DESCRIPTION OF THE TASK
Work out how many lines in the records below include the string "white", and reply with that number alone.

GIVEN RECORDS
=-=-=-=-=

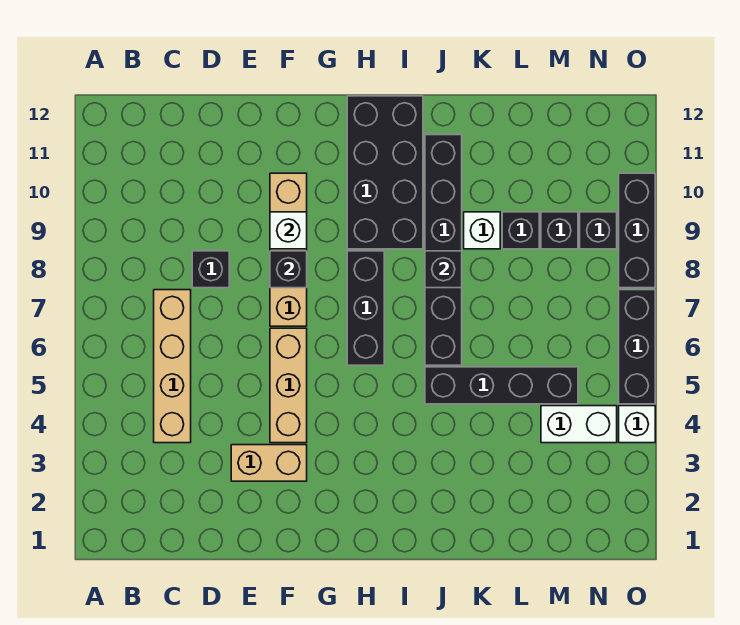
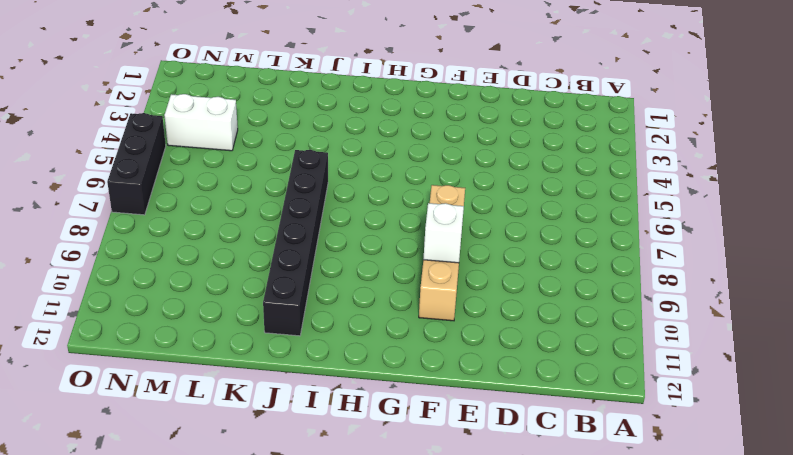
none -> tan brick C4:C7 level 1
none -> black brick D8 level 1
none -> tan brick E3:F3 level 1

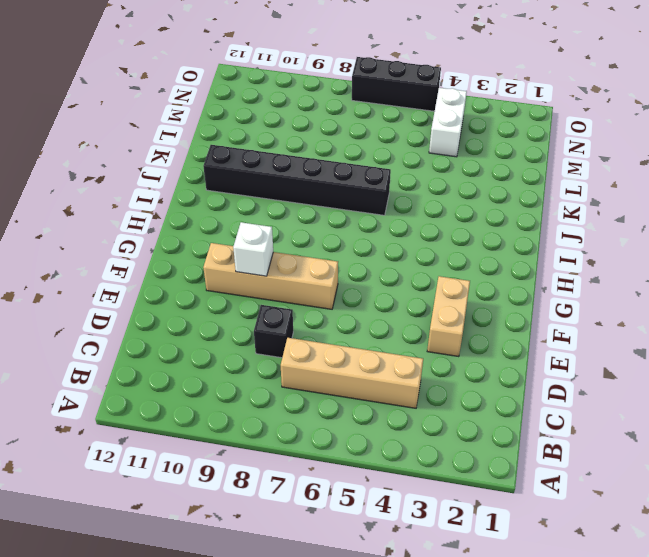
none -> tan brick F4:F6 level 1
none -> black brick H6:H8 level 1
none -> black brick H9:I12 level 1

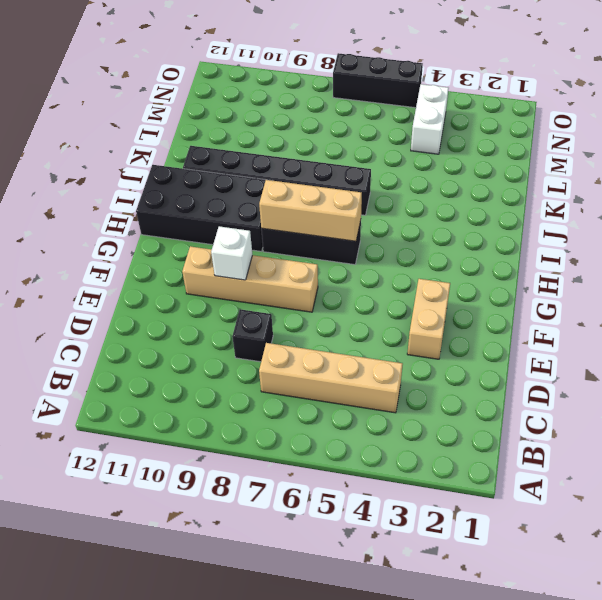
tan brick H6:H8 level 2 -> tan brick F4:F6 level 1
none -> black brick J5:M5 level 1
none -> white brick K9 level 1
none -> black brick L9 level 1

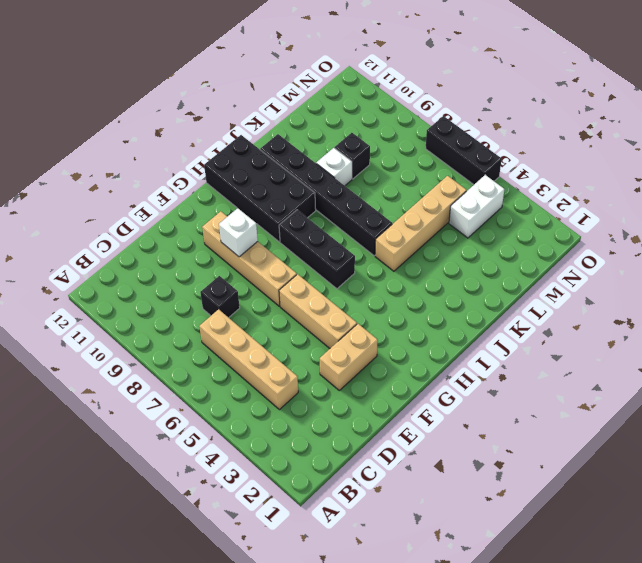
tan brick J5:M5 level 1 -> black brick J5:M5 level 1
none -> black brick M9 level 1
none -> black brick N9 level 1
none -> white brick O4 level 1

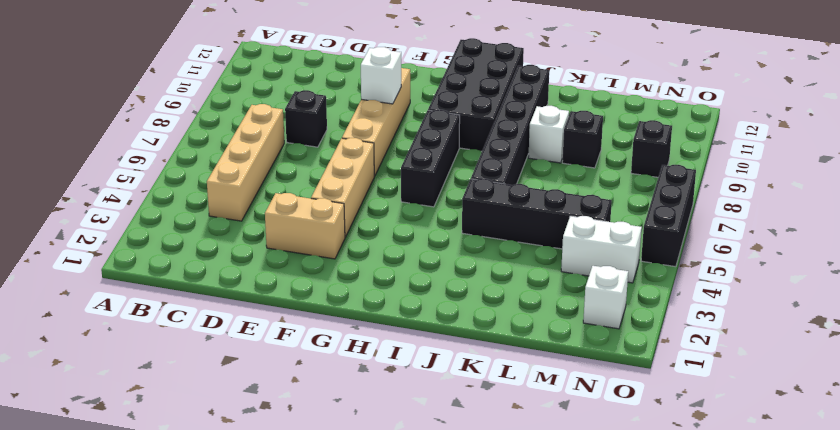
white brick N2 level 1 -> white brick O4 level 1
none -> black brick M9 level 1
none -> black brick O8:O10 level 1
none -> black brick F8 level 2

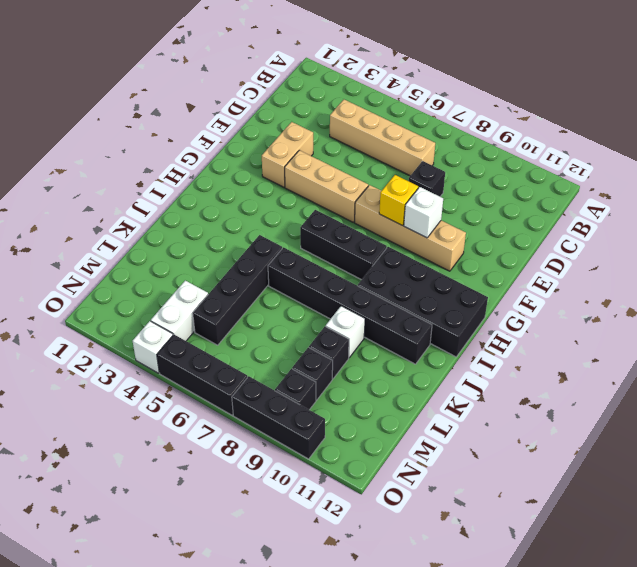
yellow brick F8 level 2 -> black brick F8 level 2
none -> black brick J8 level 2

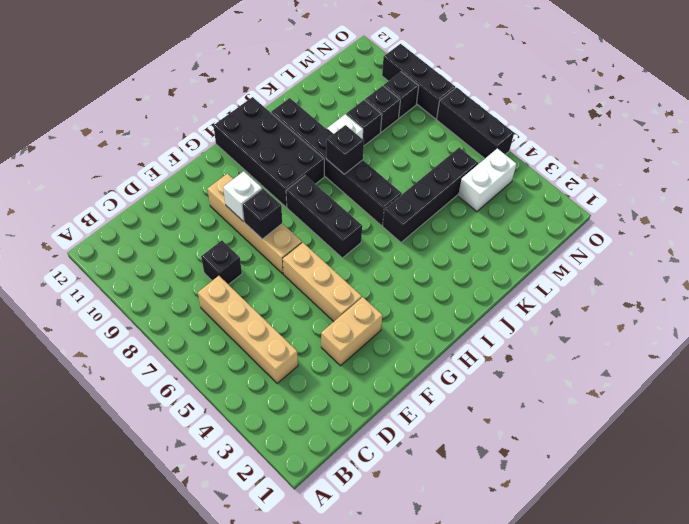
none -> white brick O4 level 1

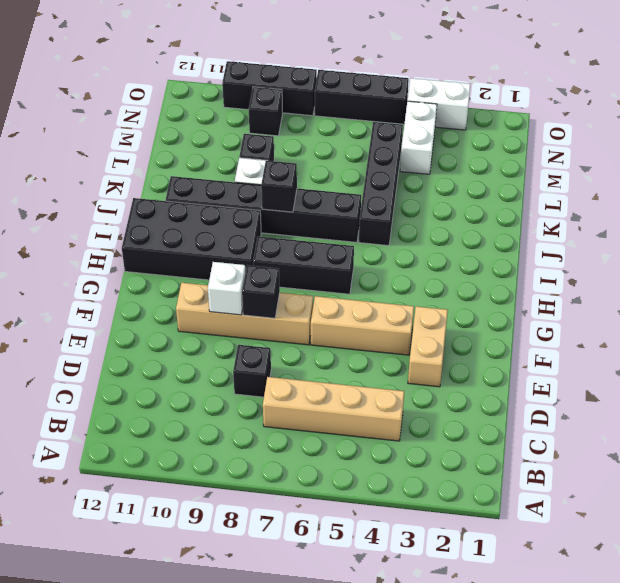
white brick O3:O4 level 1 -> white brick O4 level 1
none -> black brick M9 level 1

=-=-=-=-=

FINISHED TASK
5